§ THE TASK: Extract each line from the entries below that contains the string "ottava". Case counts, so match capital and lowercase letters exactly.

§ RAW RECORDS:
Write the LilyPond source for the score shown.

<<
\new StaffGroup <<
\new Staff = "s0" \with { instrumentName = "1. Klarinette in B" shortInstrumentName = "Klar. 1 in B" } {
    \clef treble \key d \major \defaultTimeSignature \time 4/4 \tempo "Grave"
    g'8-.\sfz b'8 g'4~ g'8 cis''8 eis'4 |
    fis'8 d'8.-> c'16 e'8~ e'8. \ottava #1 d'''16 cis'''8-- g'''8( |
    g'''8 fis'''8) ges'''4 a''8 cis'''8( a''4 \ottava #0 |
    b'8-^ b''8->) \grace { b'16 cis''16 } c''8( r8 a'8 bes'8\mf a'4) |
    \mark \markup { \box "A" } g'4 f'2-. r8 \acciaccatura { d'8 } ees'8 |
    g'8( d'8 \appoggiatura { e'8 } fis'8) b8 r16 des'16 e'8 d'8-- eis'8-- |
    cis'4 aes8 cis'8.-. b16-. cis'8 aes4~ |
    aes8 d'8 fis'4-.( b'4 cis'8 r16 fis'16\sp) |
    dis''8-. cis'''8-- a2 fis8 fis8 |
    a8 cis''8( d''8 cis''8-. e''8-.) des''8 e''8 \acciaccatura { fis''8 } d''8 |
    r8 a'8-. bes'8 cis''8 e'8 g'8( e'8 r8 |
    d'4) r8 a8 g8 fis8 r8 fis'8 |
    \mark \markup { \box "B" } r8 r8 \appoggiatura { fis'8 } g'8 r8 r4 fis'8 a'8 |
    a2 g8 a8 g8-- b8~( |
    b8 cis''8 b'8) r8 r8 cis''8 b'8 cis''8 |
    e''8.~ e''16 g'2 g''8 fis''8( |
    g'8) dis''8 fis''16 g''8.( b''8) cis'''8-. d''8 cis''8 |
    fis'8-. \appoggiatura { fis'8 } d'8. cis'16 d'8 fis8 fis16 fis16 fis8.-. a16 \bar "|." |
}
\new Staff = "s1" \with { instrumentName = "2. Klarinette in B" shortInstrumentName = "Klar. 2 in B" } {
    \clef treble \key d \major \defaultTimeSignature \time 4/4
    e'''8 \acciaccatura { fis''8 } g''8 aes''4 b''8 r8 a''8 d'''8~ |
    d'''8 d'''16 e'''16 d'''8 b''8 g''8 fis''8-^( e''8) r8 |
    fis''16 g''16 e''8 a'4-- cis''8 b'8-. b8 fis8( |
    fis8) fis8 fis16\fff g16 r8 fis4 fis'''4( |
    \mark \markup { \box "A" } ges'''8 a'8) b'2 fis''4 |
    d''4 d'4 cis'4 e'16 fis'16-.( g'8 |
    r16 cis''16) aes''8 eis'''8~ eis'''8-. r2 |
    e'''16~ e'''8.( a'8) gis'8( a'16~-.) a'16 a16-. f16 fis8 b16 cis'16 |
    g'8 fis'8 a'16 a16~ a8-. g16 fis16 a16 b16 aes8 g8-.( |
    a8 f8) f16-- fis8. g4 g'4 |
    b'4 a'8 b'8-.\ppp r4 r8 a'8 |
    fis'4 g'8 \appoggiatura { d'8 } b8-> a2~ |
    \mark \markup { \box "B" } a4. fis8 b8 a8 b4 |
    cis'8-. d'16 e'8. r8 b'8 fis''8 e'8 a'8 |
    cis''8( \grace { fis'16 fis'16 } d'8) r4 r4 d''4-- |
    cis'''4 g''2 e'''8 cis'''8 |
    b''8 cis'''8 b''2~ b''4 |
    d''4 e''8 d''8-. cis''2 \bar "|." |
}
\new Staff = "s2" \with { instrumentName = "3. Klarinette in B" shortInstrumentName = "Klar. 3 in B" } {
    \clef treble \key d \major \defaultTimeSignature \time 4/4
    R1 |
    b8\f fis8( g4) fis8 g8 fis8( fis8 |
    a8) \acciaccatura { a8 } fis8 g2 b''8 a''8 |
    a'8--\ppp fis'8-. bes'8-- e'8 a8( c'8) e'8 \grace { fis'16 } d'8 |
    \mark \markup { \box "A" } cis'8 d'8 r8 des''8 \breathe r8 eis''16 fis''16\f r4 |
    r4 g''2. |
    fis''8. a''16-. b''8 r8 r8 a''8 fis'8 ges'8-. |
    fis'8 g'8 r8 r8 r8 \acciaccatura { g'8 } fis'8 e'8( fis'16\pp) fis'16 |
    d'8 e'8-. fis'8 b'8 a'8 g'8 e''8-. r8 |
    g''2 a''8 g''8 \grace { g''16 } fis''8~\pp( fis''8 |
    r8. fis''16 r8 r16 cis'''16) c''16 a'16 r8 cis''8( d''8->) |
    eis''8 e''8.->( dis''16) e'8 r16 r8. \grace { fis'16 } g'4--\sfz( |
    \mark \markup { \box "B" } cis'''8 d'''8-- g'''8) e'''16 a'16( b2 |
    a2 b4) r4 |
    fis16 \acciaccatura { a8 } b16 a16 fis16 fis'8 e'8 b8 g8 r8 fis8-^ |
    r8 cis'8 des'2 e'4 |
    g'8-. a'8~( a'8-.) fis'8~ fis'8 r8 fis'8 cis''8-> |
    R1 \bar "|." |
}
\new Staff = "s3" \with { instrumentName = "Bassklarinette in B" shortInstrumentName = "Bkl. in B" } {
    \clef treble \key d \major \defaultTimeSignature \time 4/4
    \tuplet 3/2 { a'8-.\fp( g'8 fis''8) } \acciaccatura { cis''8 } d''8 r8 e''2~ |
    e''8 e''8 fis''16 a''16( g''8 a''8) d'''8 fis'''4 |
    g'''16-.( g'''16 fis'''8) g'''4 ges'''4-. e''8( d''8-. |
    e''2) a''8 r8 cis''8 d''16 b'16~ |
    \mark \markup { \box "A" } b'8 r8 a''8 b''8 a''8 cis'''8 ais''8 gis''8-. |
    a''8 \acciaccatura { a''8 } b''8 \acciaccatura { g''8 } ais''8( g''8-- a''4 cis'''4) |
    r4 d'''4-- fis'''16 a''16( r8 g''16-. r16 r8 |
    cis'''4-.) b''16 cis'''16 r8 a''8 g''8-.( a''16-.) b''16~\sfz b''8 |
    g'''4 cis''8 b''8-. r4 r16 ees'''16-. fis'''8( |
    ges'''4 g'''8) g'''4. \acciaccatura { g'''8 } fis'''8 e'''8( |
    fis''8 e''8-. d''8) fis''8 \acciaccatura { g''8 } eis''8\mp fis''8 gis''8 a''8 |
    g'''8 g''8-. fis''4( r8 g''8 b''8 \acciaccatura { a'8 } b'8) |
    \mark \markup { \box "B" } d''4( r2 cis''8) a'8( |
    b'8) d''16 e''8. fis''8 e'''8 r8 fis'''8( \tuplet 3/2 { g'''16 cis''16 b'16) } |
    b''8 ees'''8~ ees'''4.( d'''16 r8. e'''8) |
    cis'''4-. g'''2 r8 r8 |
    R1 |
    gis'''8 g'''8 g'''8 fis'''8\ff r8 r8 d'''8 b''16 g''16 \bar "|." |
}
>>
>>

§ COMPLETE ANSWER:
    fis'8 d'8.-> c'16 e'8~ e'8. \ottava #1 d'''16 cis'''8-- g'''8( |
    g'''8 fis'''8) ges'''4 a''8 cis'''8( a''4 \ottava #0 |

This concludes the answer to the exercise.